■ WHAT TO DO
Each line of the listing below that includes "turquoise" should be reported.

━━━━━ SOURCE DATA ━━━━━

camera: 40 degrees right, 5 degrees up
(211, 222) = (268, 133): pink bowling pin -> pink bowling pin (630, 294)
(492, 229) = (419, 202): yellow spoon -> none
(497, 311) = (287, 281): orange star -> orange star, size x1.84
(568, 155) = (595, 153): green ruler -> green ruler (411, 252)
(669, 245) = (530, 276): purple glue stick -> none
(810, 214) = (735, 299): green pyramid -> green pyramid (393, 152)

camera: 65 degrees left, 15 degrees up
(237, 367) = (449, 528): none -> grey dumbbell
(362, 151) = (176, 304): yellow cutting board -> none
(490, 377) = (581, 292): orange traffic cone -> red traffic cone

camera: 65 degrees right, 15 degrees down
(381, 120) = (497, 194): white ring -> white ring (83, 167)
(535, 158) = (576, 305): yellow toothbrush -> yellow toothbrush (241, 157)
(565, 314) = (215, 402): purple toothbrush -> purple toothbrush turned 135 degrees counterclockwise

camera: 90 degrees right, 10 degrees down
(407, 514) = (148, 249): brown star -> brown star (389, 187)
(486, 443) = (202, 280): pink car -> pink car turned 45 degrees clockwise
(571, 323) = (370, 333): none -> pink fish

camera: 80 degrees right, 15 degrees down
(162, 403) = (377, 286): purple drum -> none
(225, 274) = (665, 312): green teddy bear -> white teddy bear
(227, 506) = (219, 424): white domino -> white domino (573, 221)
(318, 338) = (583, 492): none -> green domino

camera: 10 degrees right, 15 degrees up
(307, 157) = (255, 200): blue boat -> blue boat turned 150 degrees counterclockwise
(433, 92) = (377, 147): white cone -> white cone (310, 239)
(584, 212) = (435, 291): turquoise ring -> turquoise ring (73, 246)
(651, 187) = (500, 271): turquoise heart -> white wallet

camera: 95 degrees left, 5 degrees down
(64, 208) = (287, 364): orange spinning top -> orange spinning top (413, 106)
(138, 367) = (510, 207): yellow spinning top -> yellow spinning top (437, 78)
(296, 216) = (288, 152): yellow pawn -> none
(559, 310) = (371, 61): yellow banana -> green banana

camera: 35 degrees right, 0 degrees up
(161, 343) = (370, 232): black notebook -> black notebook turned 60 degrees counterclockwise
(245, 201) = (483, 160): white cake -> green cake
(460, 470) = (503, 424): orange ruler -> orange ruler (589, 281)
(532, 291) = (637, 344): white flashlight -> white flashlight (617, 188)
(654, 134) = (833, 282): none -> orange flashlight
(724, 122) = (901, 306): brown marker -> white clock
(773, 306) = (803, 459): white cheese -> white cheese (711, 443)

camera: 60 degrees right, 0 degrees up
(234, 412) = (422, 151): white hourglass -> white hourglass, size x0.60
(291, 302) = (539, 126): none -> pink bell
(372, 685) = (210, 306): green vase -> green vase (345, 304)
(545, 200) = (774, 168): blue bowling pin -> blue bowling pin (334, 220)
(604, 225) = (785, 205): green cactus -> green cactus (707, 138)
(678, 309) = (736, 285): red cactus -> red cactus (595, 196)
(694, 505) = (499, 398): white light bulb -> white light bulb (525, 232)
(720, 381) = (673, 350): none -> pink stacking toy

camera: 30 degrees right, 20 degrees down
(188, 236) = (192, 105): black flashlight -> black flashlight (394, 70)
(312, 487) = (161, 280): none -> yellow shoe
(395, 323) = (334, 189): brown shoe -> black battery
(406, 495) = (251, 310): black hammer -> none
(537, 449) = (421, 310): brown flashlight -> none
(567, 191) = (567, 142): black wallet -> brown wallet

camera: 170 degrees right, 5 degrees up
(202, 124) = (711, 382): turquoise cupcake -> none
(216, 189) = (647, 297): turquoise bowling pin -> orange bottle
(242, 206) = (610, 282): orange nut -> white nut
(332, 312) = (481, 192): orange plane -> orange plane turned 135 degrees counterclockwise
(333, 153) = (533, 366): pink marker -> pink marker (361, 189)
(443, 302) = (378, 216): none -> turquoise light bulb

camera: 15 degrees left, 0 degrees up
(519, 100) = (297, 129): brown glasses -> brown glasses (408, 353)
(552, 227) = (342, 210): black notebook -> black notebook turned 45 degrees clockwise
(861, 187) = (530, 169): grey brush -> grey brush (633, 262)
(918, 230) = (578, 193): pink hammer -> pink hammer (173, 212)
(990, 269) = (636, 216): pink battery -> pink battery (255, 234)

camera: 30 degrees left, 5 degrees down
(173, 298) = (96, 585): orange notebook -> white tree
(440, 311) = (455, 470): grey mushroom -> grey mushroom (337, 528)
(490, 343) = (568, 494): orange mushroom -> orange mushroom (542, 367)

━━━━━

■ RESPONSE FOR THIS EXERCISE
(584, 212) = (435, 291): turquoise ring -> turquoise ring (73, 246)
(651, 187) = (500, 271): turquoise heart -> white wallet
(202, 124) = (711, 382): turquoise cupcake -> none
(216, 189) = (647, 297): turquoise bowling pin -> orange bottle
(443, 302) = (378, 216): none -> turquoise light bulb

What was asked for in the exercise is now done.